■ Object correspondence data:
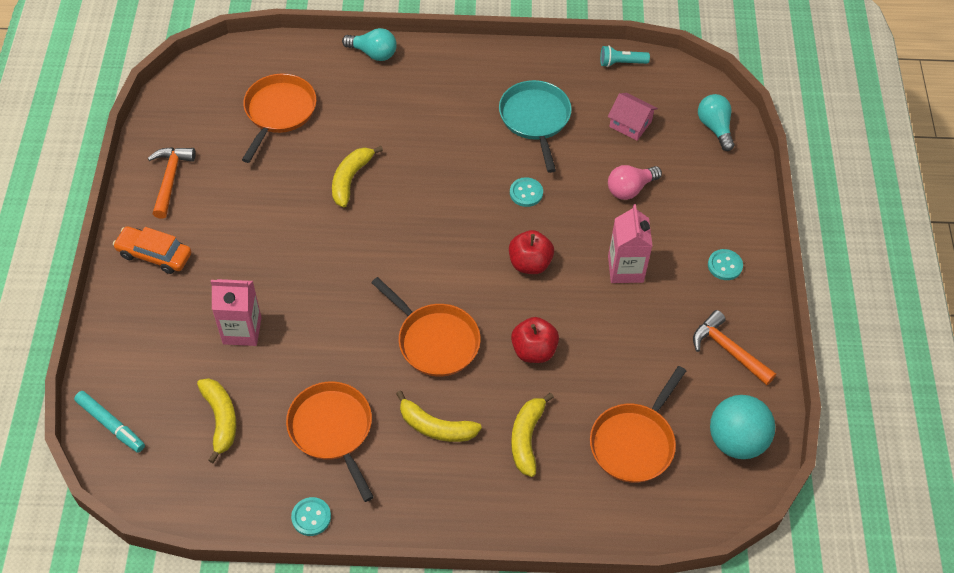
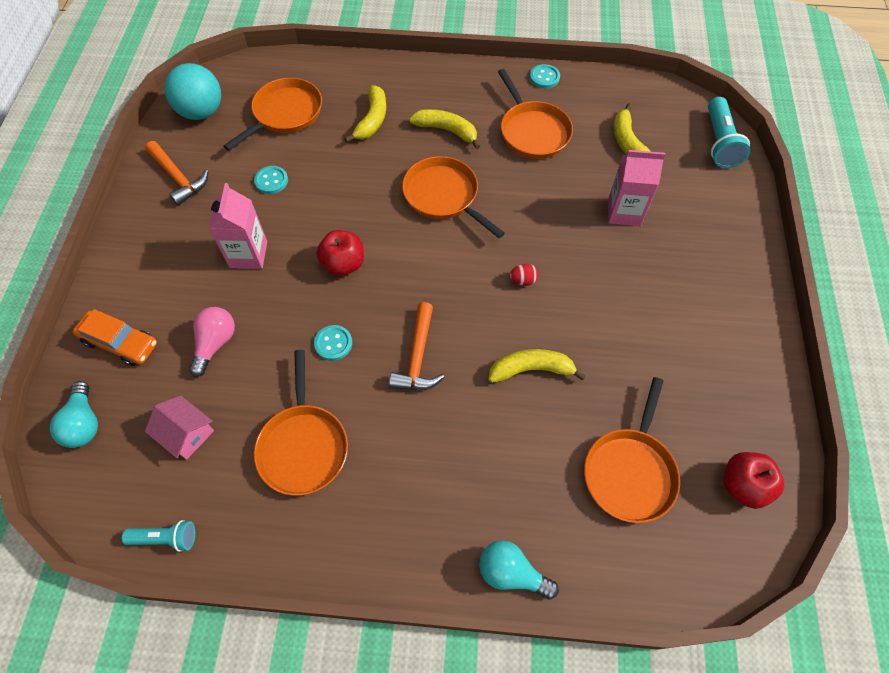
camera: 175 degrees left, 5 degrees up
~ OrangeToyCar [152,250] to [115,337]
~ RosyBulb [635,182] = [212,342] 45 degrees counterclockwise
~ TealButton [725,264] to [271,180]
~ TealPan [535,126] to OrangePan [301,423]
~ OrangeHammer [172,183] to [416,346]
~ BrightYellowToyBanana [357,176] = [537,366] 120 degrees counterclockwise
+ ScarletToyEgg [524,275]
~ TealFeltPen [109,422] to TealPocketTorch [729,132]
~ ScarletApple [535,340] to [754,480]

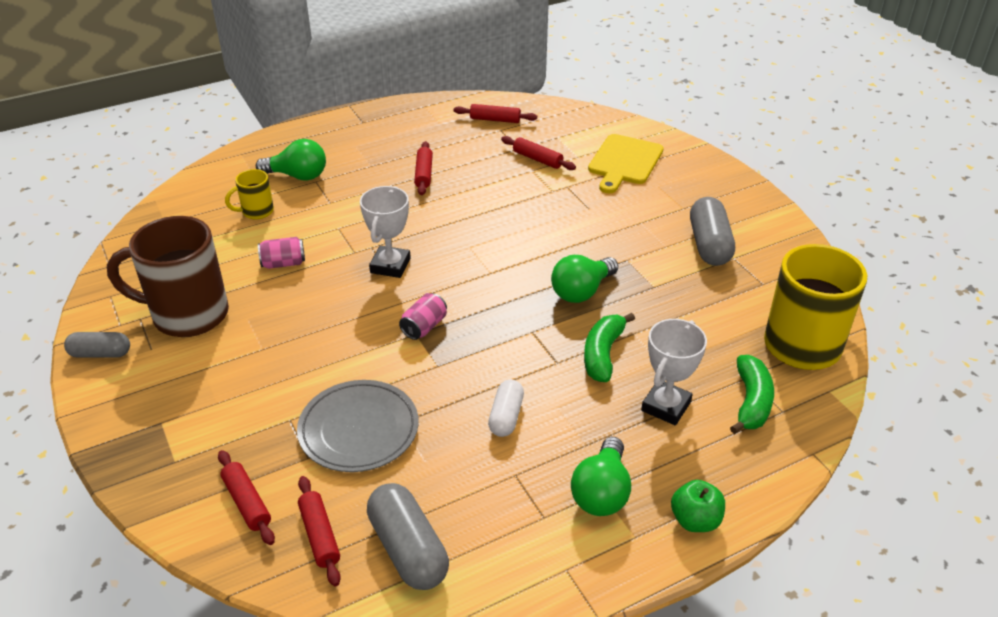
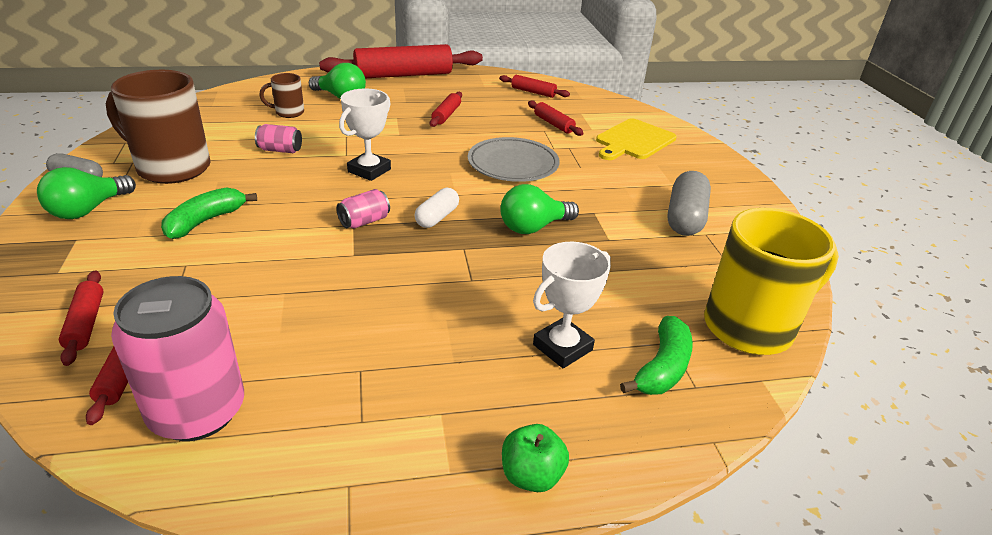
camera: 15 degrees right, 5 degrees down
~ LeafGreenBulb [601,476] to [86,193]
~ AshGreyPillShape [408,536] to RosySodaCan [177,358]
~ LeafGreenToyBanana [609,347] to [209,213]
~ BrightYellowTeaMug [249,194] to BrownTeaMug [282,95]
+ ScarletRollingPin [401,61]
~ PureWhitePillShape [506,408] to [437,208]
~ AshGreyPlate [358,426] to [514,159]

■ Work instructions: Where in the entries does the word "counterclockwise" occur? Copy out each line that has it.

■ Result of the exercise:
~ RosyBulb [635,182] = [212,342] 45 degrees counterclockwise
~ BrightYellowToyBanana [357,176] = [537,366] 120 degrees counterclockwise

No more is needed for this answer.